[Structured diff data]
_ _ _ _ _
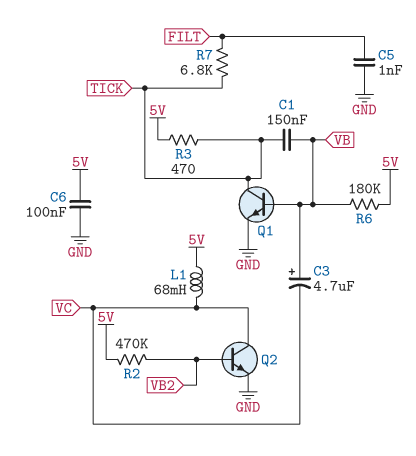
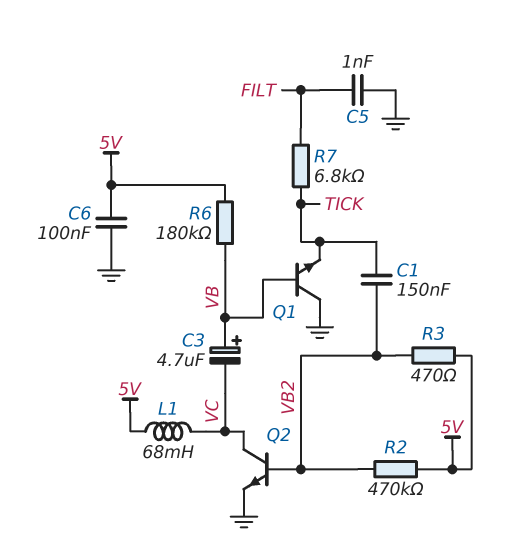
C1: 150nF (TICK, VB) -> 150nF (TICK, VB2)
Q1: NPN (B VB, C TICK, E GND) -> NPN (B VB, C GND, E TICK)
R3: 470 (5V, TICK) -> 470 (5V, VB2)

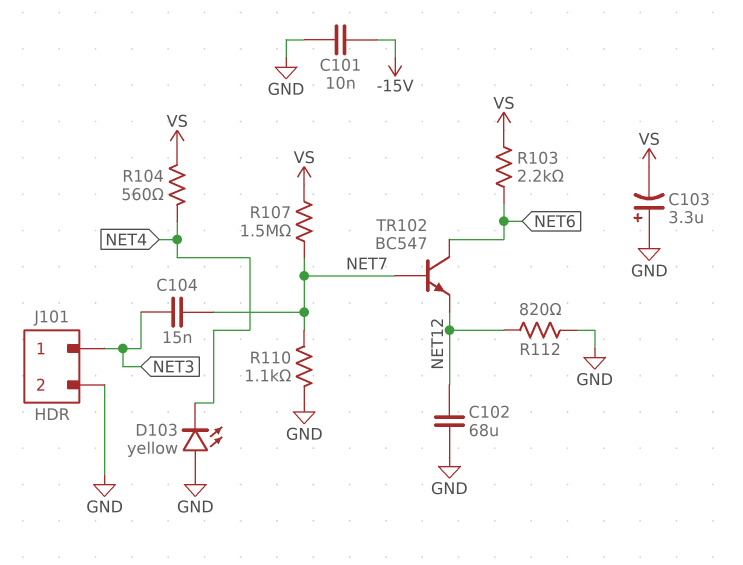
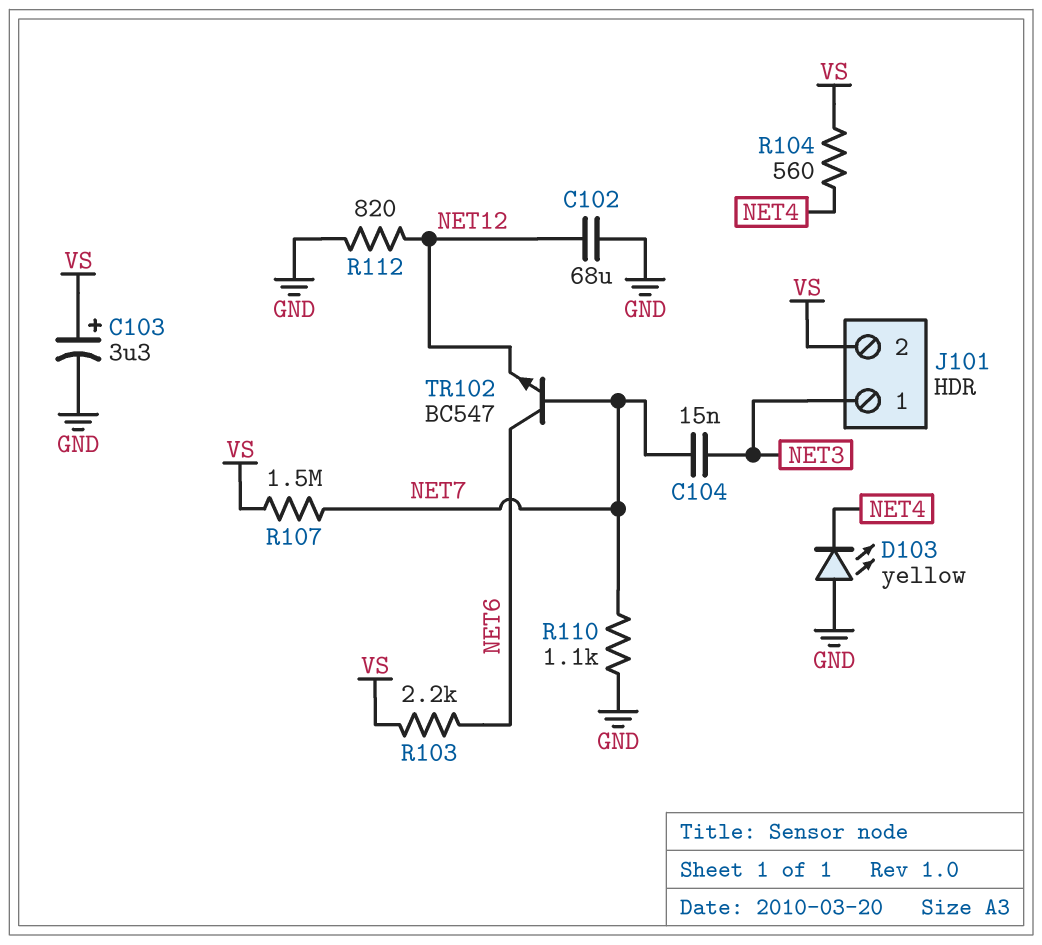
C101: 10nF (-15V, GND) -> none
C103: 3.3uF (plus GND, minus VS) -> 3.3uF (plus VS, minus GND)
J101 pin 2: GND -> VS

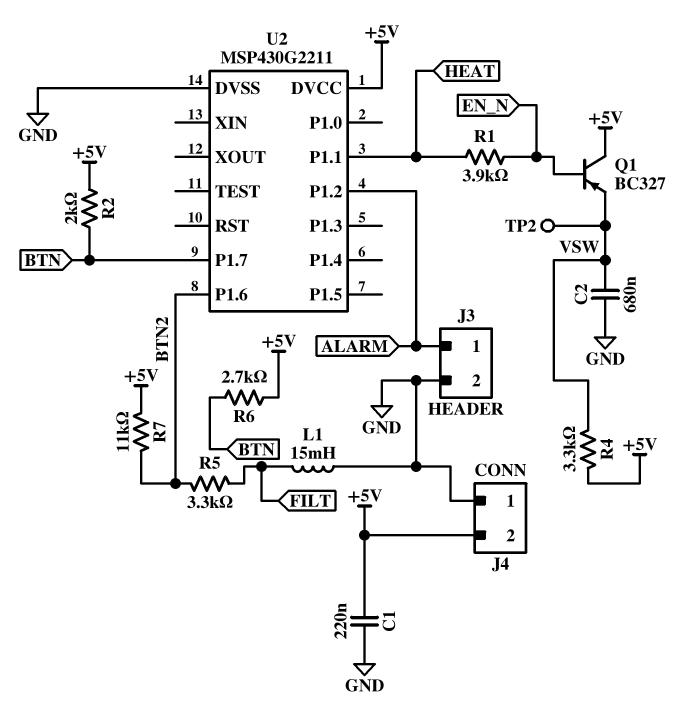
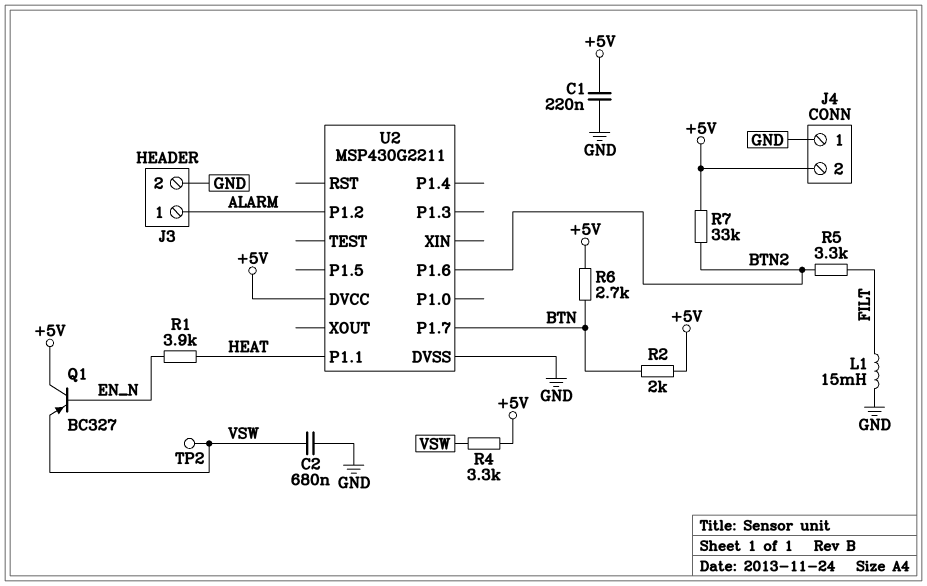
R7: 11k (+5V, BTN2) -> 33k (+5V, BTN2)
_ _ _ _ _
* **Task prompt**:
Once the line holding "R3: 470 (5V, TICK) -> 470 (5V, VB2)" is found, set it down along with every line after it through the end of the entries, exactly, leaving the pictures out.

* **Exercise answer**:
R3: 470 (5V, TICK) -> 470 (5V, VB2)

C101: 10nF (-15V, GND) -> none
C103: 3.3uF (plus GND, minus VS) -> 3.3uF (plus VS, minus GND)
J101 pin 2: GND -> VS

R7: 11k (+5V, BTN2) -> 33k (+5V, BTN2)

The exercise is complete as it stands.